(Items listed in a dataset)
*** Block opens ***

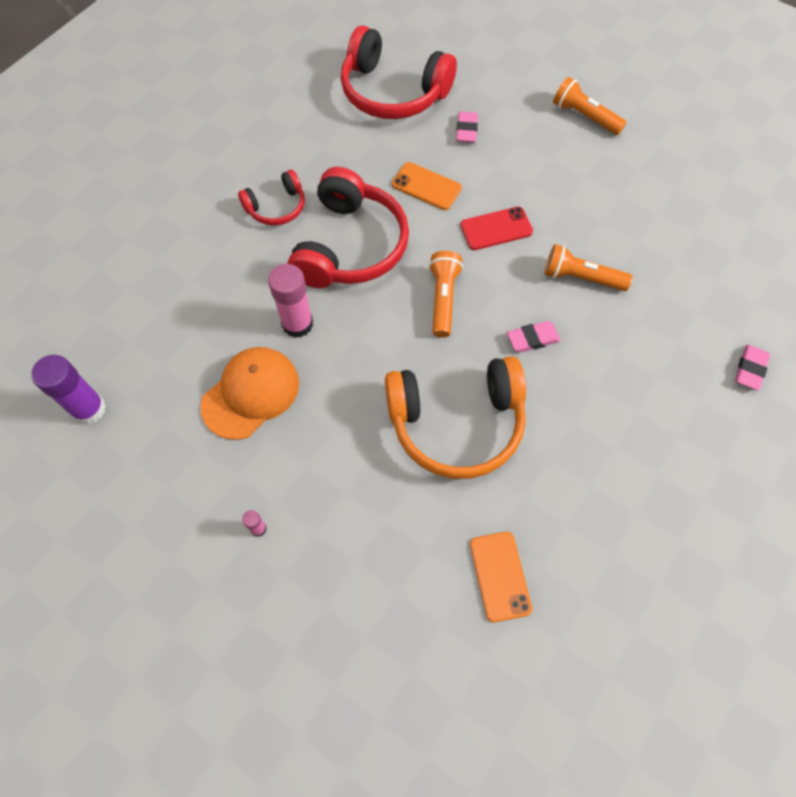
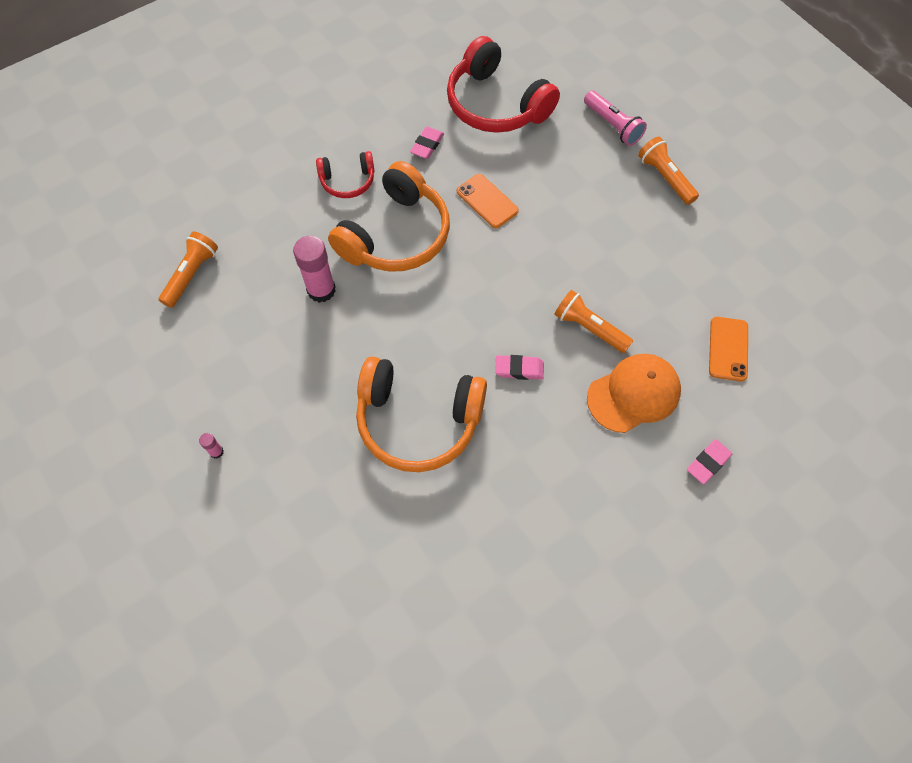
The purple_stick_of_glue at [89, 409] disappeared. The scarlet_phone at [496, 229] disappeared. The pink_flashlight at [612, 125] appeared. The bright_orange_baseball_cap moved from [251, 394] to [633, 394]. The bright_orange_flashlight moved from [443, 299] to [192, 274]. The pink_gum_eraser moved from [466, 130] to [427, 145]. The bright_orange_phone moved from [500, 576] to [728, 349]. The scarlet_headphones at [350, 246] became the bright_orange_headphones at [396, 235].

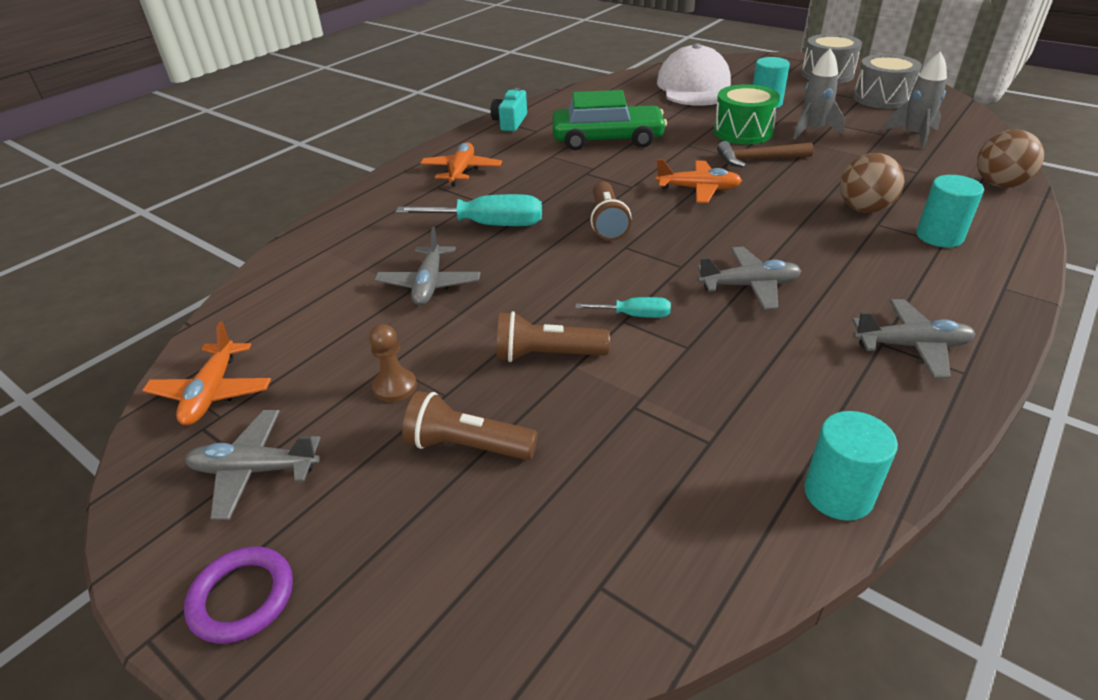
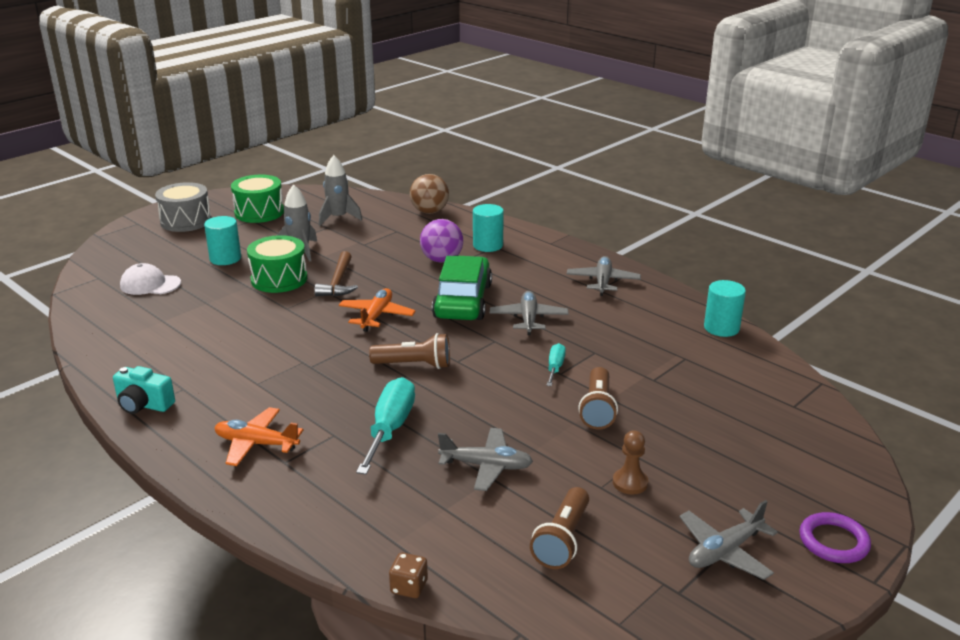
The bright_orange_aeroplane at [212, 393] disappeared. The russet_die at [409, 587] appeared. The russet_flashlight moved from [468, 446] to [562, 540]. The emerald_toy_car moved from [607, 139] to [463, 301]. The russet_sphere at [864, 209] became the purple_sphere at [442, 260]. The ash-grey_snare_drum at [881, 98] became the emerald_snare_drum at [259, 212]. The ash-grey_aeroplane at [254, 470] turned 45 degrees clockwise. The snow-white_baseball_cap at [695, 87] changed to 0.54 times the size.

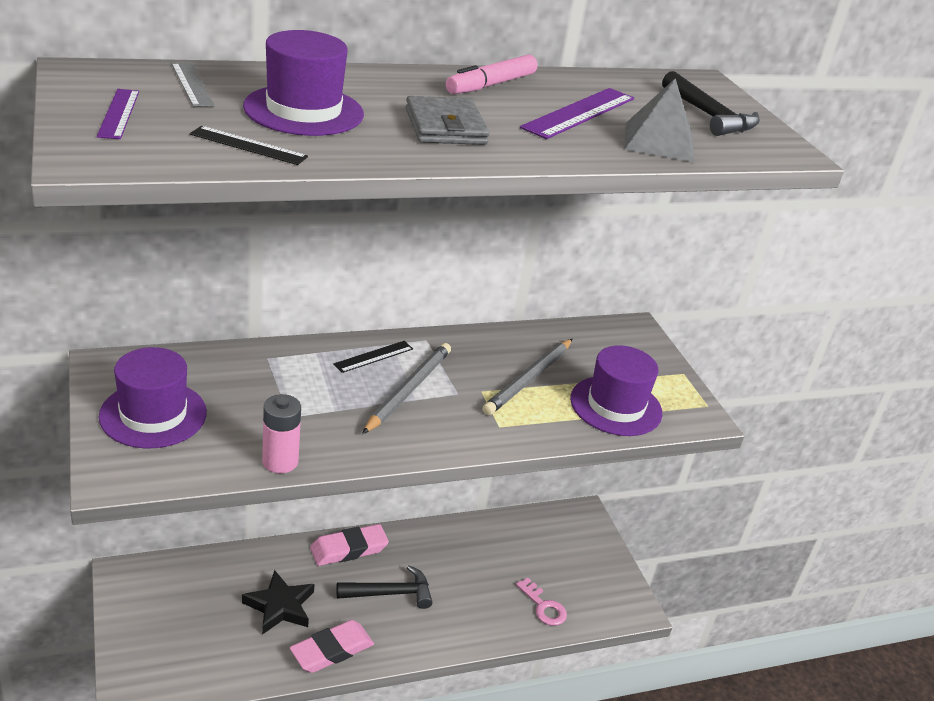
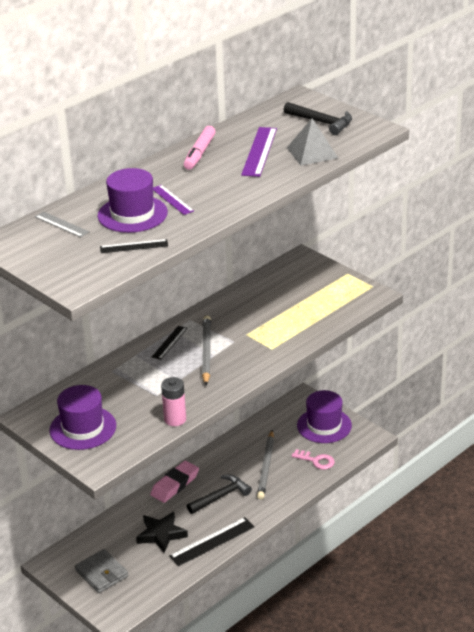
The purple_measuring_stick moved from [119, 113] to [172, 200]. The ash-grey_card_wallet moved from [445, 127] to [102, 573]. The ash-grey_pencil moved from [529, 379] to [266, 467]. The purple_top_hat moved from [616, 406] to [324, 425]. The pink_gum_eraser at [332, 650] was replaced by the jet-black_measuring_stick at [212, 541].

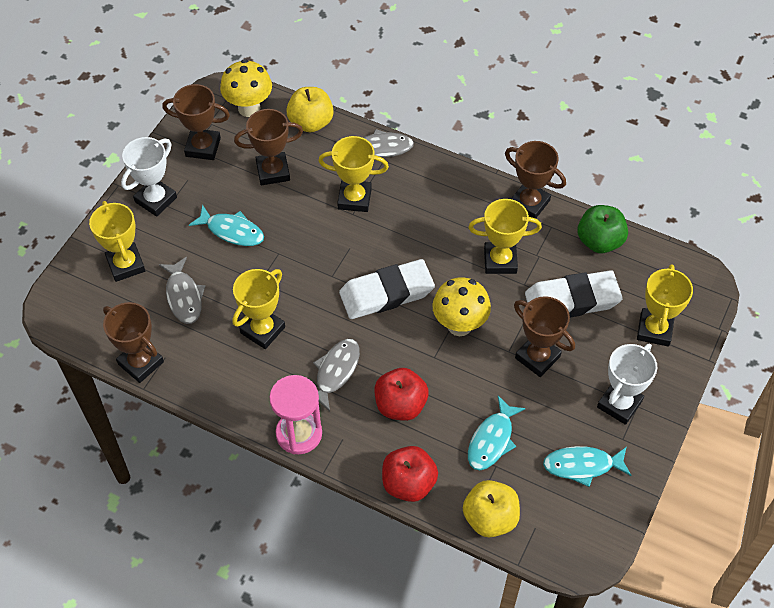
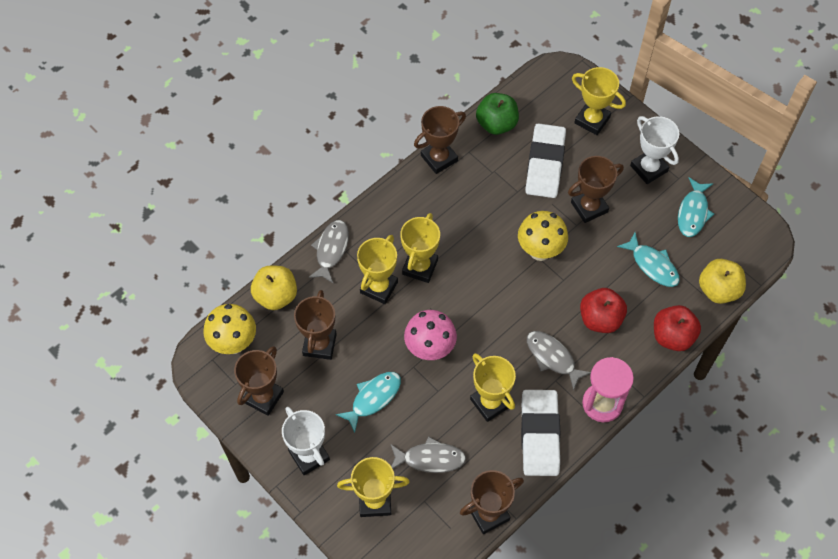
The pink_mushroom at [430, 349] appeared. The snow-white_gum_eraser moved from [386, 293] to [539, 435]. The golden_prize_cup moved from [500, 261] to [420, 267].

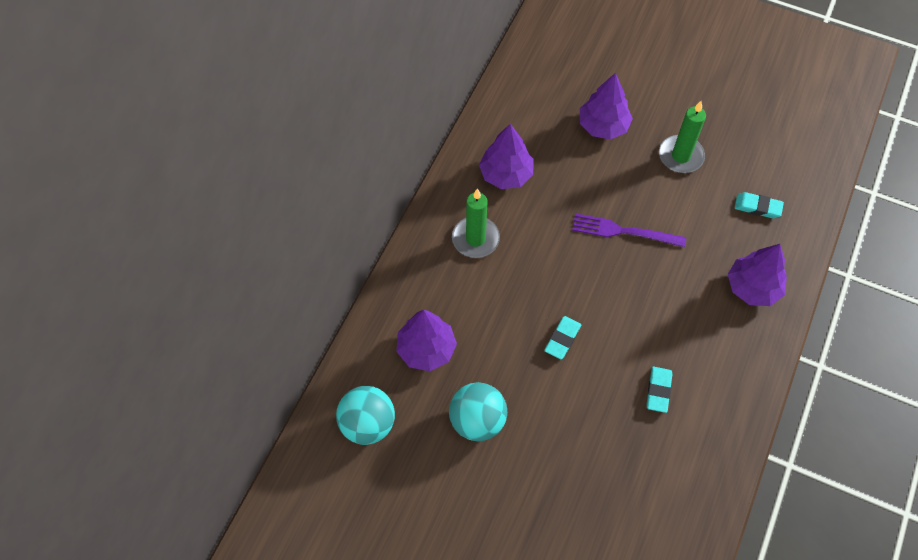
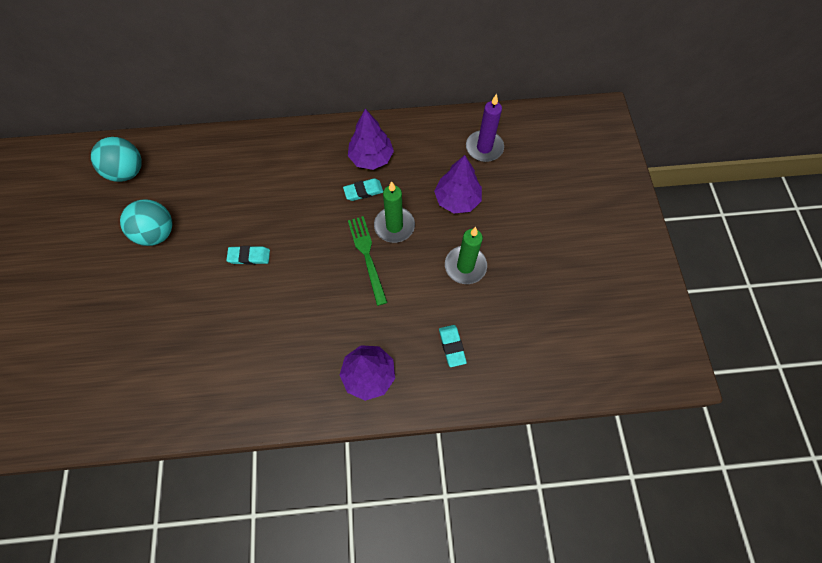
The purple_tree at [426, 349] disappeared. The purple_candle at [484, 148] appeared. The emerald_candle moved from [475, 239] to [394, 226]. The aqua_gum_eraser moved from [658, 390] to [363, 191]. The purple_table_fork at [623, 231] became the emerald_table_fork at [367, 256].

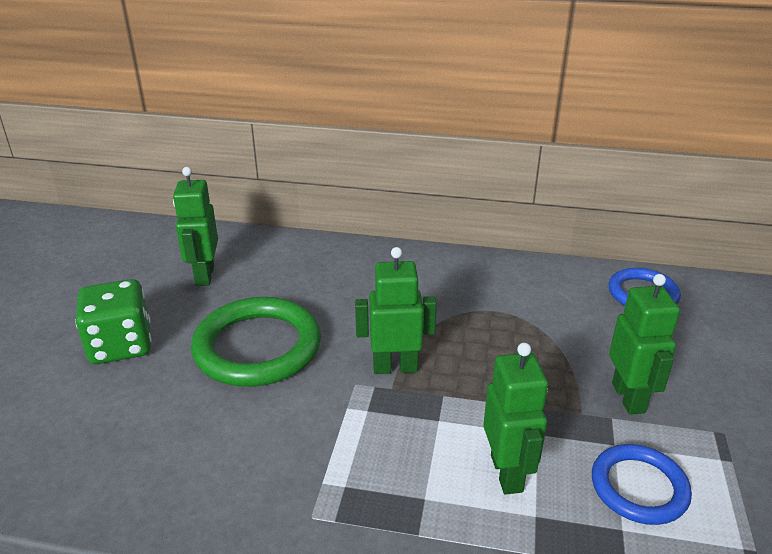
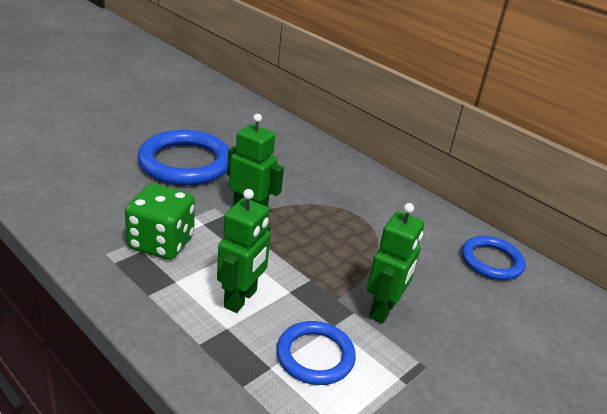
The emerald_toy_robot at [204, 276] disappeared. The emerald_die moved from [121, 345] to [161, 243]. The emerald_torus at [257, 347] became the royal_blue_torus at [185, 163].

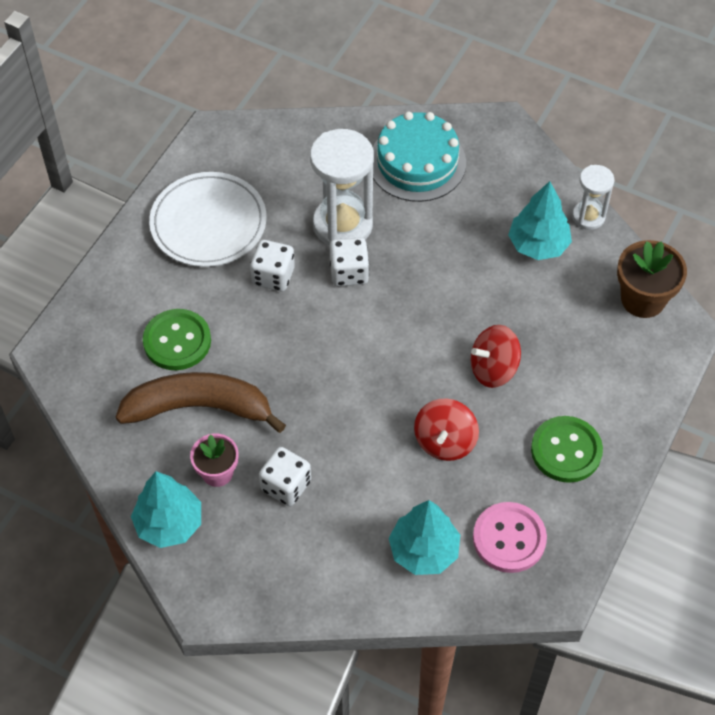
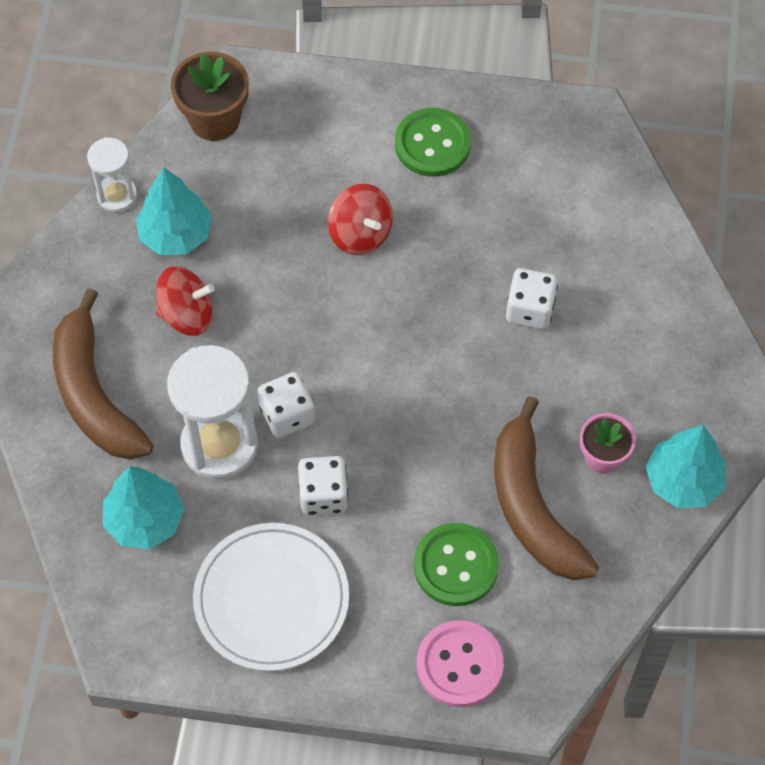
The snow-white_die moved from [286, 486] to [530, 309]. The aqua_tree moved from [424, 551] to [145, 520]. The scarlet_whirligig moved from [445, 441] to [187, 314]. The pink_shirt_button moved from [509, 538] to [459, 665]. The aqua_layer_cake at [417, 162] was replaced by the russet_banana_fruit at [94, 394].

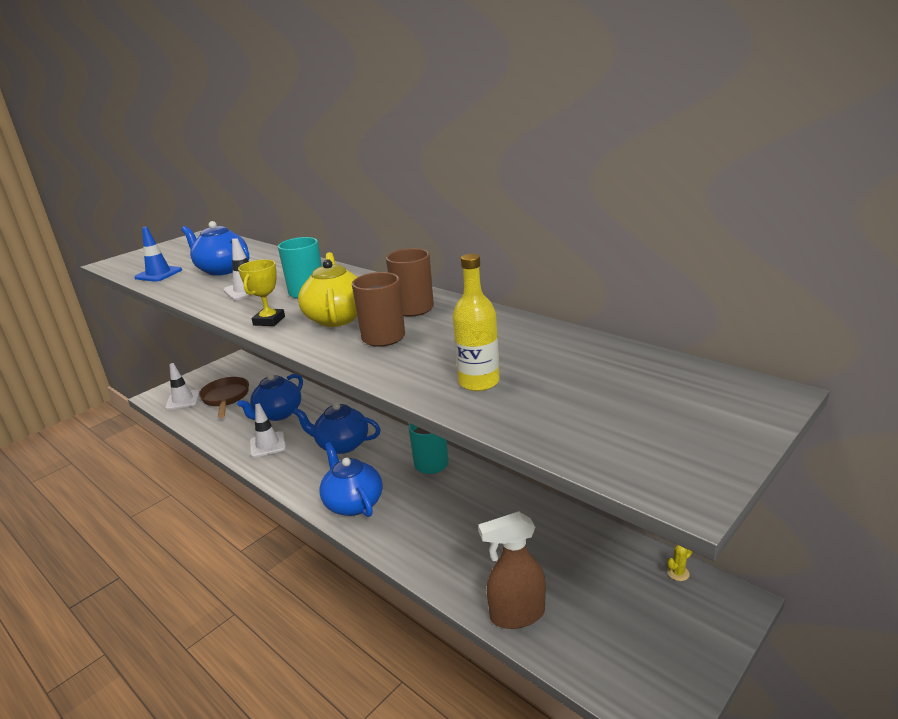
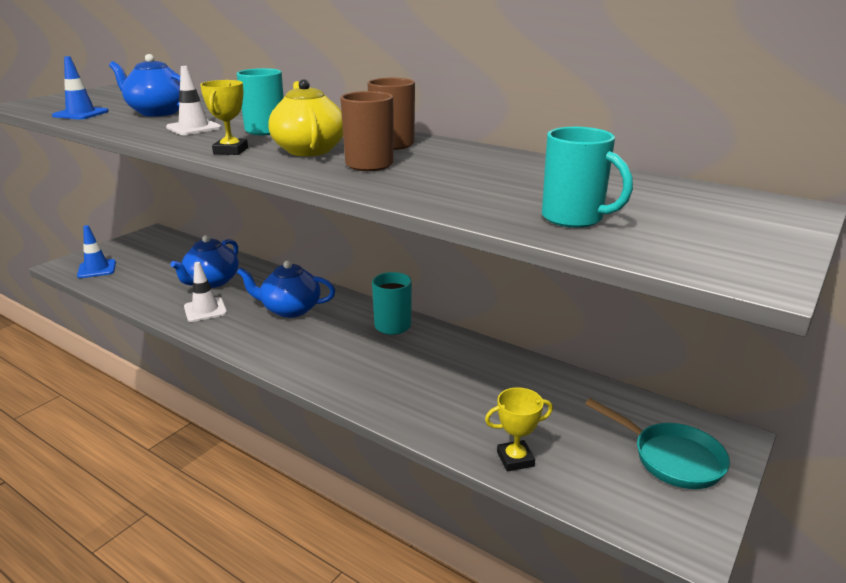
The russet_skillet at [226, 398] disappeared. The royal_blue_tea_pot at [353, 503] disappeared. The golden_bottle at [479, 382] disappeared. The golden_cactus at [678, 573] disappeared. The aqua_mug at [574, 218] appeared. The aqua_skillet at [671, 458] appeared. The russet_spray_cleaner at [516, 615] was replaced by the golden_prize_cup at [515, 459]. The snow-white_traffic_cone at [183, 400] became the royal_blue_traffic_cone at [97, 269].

*** Block closes ***

Produce the entries again, word for word, without any of their pictures.

▶ Problem solution:
The purple_stick_of_glue at [89, 409] disappeared. The scarlet_phone at [496, 229] disappeared. The pink_flashlight at [612, 125] appeared. The bright_orange_baseball_cap moved from [251, 394] to [633, 394]. The bright_orange_flashlight moved from [443, 299] to [192, 274]. The pink_gum_eraser moved from [466, 130] to [427, 145]. The bright_orange_phone moved from [500, 576] to [728, 349]. The scarlet_headphones at [350, 246] became the bright_orange_headphones at [396, 235].

The bright_orange_aeroplane at [212, 393] disappeared. The russet_die at [409, 587] appeared. The russet_flashlight moved from [468, 446] to [562, 540]. The emerald_toy_car moved from [607, 139] to [463, 301]. The russet_sphere at [864, 209] became the purple_sphere at [442, 260]. The ash-grey_snare_drum at [881, 98] became the emerald_snare_drum at [259, 212]. The ash-grey_aeroplane at [254, 470] turned 45 degrees clockwise. The snow-white_baseball_cap at [695, 87] changed to 0.54 times the size.

The purple_measuring_stick moved from [119, 113] to [172, 200]. The ash-grey_card_wallet moved from [445, 127] to [102, 573]. The ash-grey_pencil moved from [529, 379] to [266, 467]. The purple_top_hat moved from [616, 406] to [324, 425]. The pink_gum_eraser at [332, 650] was replaced by the jet-black_measuring_stick at [212, 541].

The pink_mushroom at [430, 349] appeared. The snow-white_gum_eraser moved from [386, 293] to [539, 435]. The golden_prize_cup moved from [500, 261] to [420, 267].

The purple_tree at [426, 349] disappeared. The purple_candle at [484, 148] appeared. The emerald_candle moved from [475, 239] to [394, 226]. The aqua_gum_eraser moved from [658, 390] to [363, 191]. The purple_table_fork at [623, 231] became the emerald_table_fork at [367, 256].

The emerald_toy_robot at [204, 276] disappeared. The emerald_die moved from [121, 345] to [161, 243]. The emerald_torus at [257, 347] became the royal_blue_torus at [185, 163].

The snow-white_die moved from [286, 486] to [530, 309]. The aqua_tree moved from [424, 551] to [145, 520]. The scarlet_whirligig moved from [445, 441] to [187, 314]. The pink_shirt_button moved from [509, 538] to [459, 665]. The aqua_layer_cake at [417, 162] was replaced by the russet_banana_fruit at [94, 394].

The russet_skillet at [226, 398] disappeared. The royal_blue_tea_pot at [353, 503] disappeared. The golden_bottle at [479, 382] disappeared. The golden_cactus at [678, 573] disappeared. The aqua_mug at [574, 218] appeared. The aqua_skillet at [671, 458] appeared. The russet_spray_cleaner at [516, 615] was replaced by the golden_prize_cup at [515, 459]. The snow-white_traffic_cone at [183, 400] became the royal_blue_traffic_cone at [97, 269].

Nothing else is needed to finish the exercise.